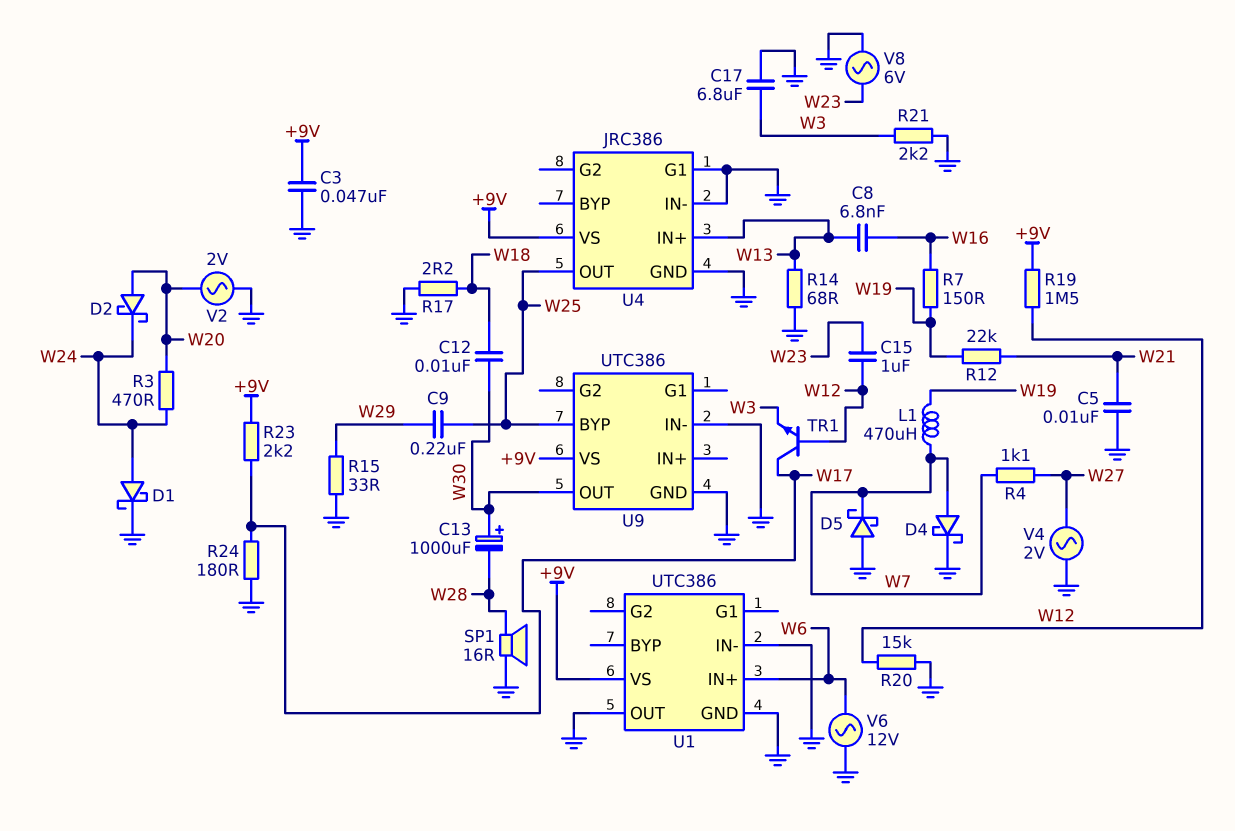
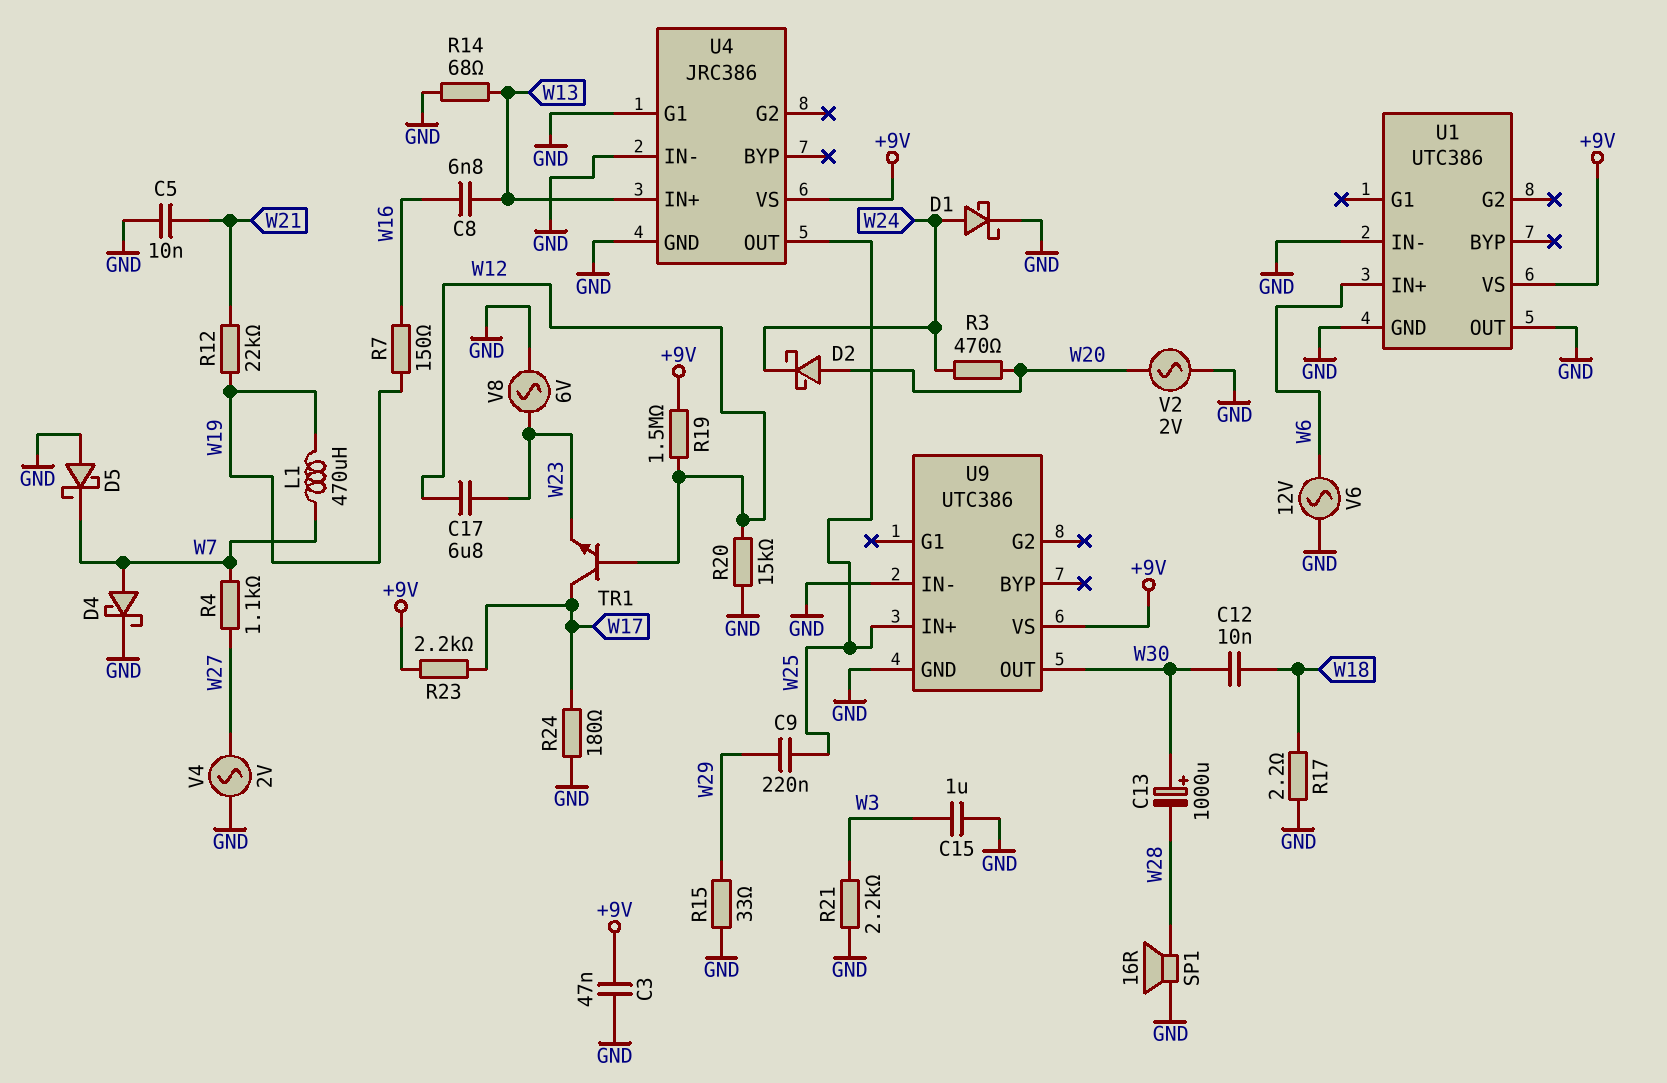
C15: 1uF (W12, W23) -> 1uF (GND, W3)
C17: 6.8uF (GND, W3) -> 6.8uF (W12, W23)
TR1: NPN (B W12, C W17, E W3) -> NPN (B W12, C W17, E W23)
U9 pin BYP: W25 -> none
U9 pin IN+: none -> W25

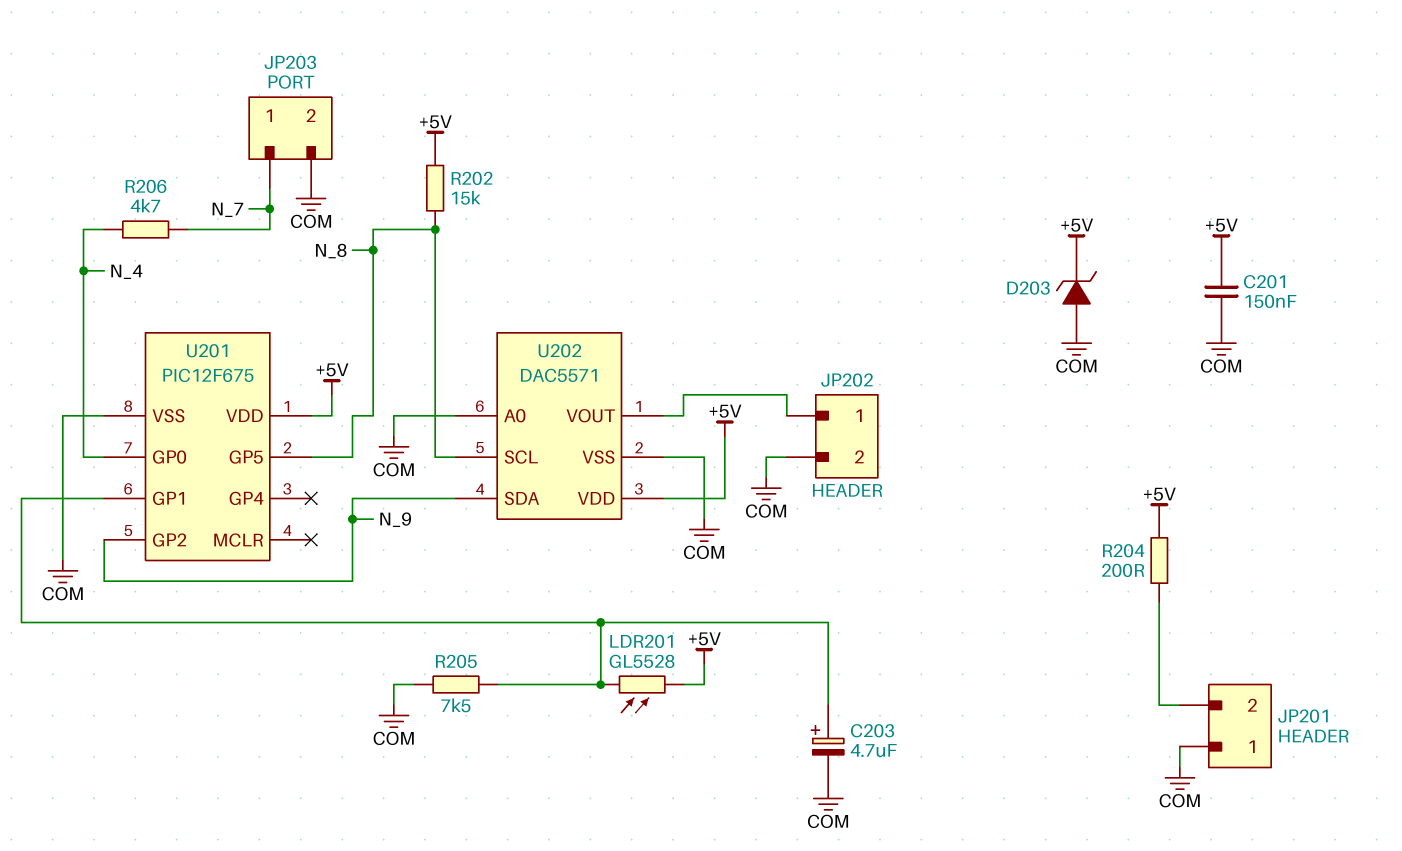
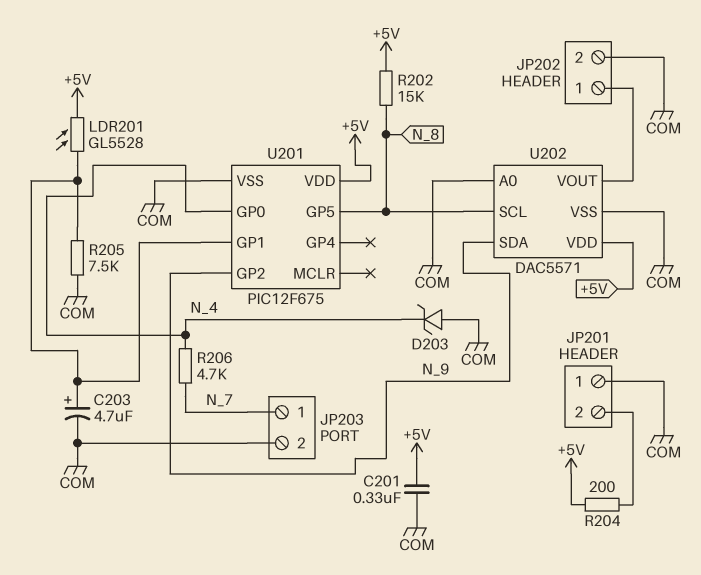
C201: 150nF (+5V, COM) -> 330nF (+5V, COM)
D203: zener (A COM, K +5V) -> zener (A COM, K N_4)

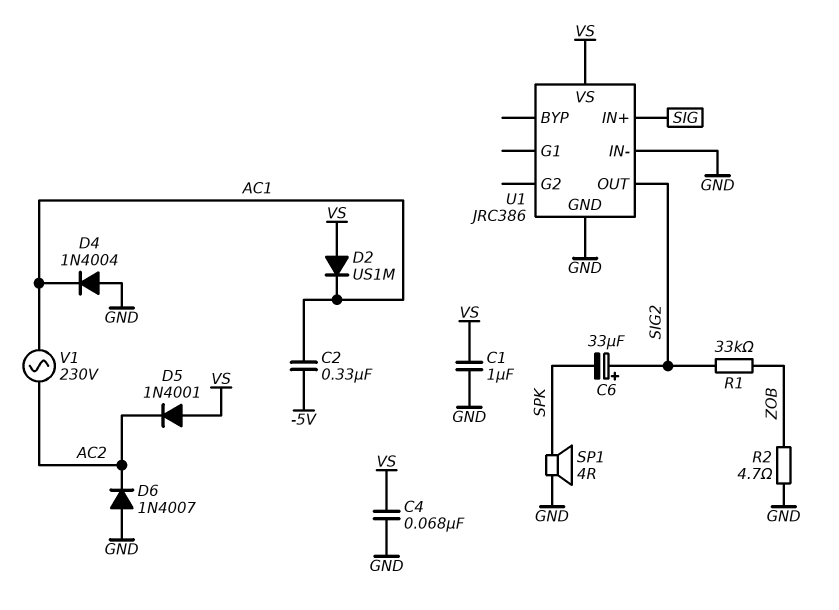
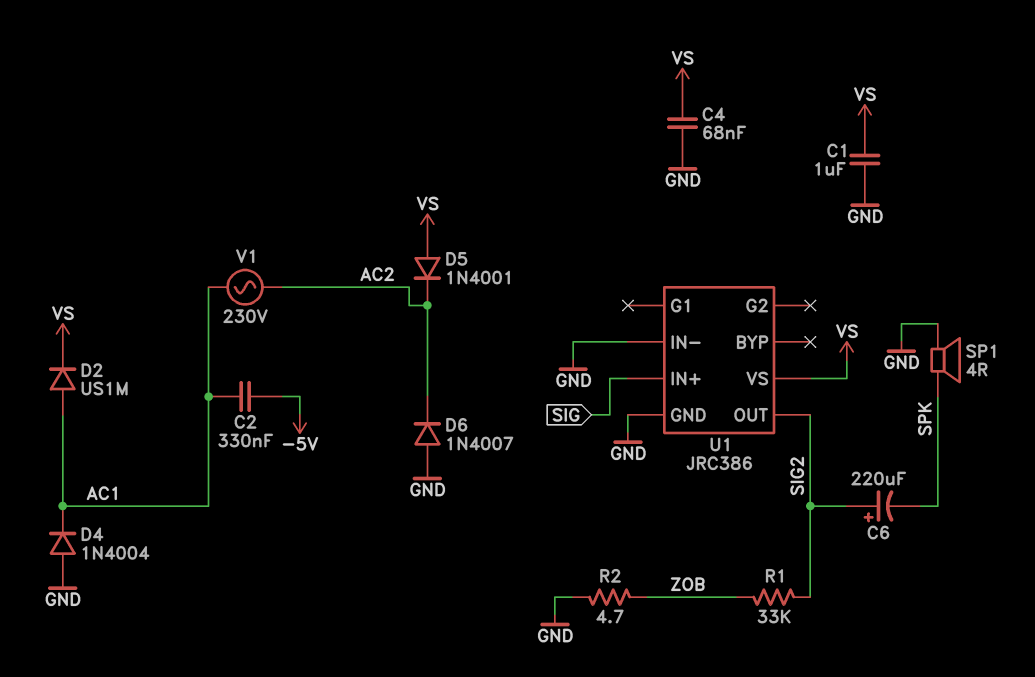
C6: 33uF (plus SIG2, minus SPK) -> 220uF (plus SIG2, minus SPK)
D2: diode US1M (A VS, K AC1) -> diode US1M (A AC1, K VS)

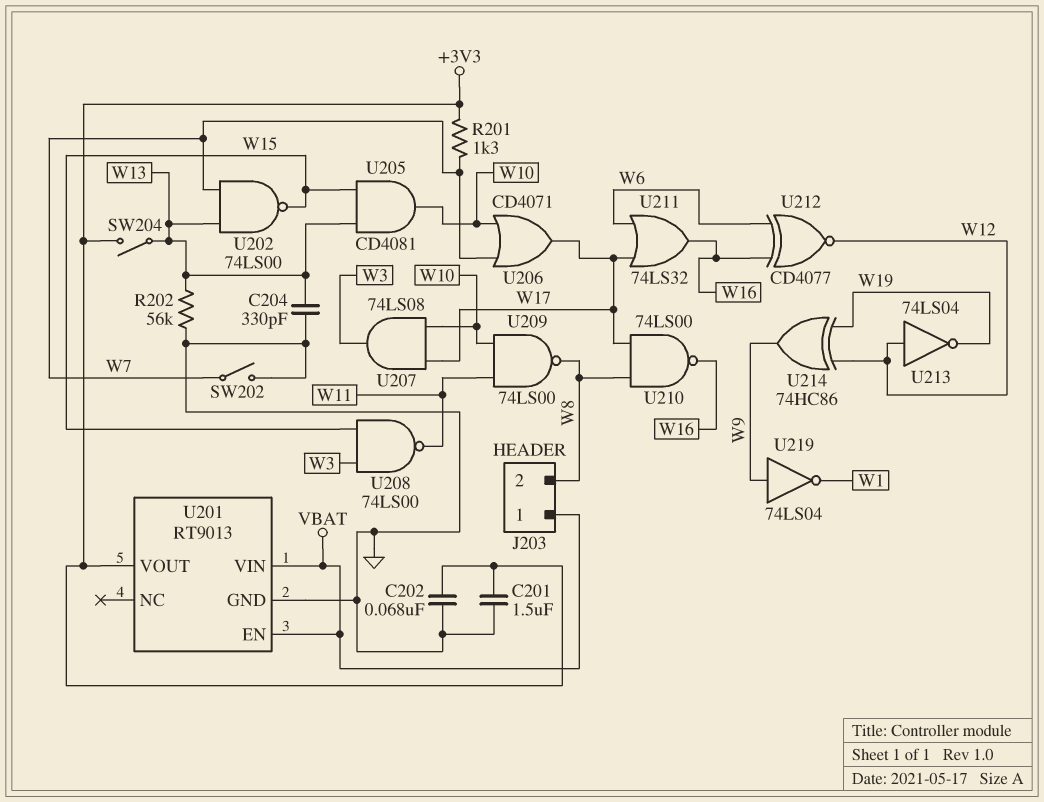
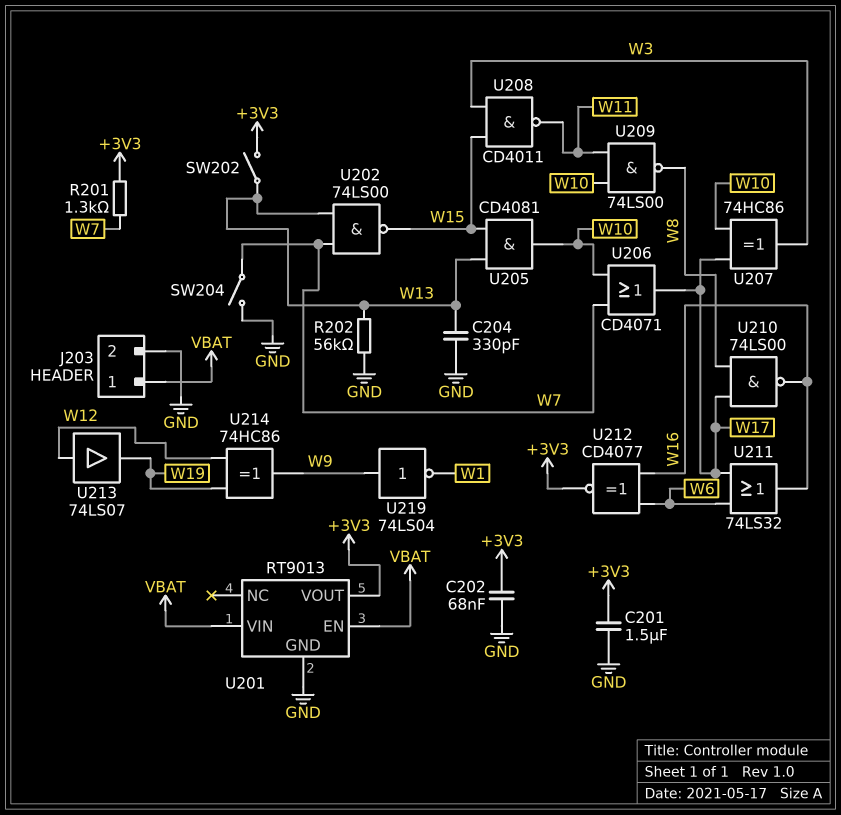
J203 pin 2: W8 -> GND
SW202: switch (GND, W7) -> switch (+3V3, W13)
SW204: switch (+3V3, W13) -> switch (GND, W7)
U207: AND 74LS08 (in W10, in W17, out W3) -> XOR 74HC86 (in W10, in W17, out W3)
U208: NAND 74LS00 (in W3, in W15, out W11) -> NAND CD4011 (in W3, in W15, out W11)
U212: XNOR CD4077 (in W6, in W16, out W12) -> XNOR CD4077 (in W6, in W16, out +3V3)
U213: NOT 74LS04 (in W12, out W19) -> buffer 74LS07 (in W12, out W19)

YOUR OBJECTIVE
The response consists of the data above printed line for line, with no pictures.

COMPLETED EXERCISE
C15: 1uF (W12, W23) -> 1uF (GND, W3)
C17: 6.8uF (GND, W3) -> 6.8uF (W12, W23)
TR1: NPN (B W12, C W17, E W3) -> NPN (B W12, C W17, E W23)
U9 pin BYP: W25 -> none
U9 pin IN+: none -> W25

C201: 150nF (+5V, COM) -> 330nF (+5V, COM)
D203: zener (A COM, K +5V) -> zener (A COM, K N_4)

C6: 33uF (plus SIG2, minus SPK) -> 220uF (plus SIG2, minus SPK)
D2: diode US1M (A VS, K AC1) -> diode US1M (A AC1, K VS)

J203 pin 2: W8 -> GND
SW202: switch (GND, W7) -> switch (+3V3, W13)
SW204: switch (+3V3, W13) -> switch (GND, W7)
U207: AND 74LS08 (in W10, in W17, out W3) -> XOR 74HC86 (in W10, in W17, out W3)
U208: NAND 74LS00 (in W3, in W15, out W11) -> NAND CD4011 (in W3, in W15, out W11)
U212: XNOR CD4077 (in W6, in W16, out W12) -> XNOR CD4077 (in W6, in W16, out +3V3)
U213: NOT 74LS04 (in W12, out W19) -> buffer 74LS07 (in W12, out W19)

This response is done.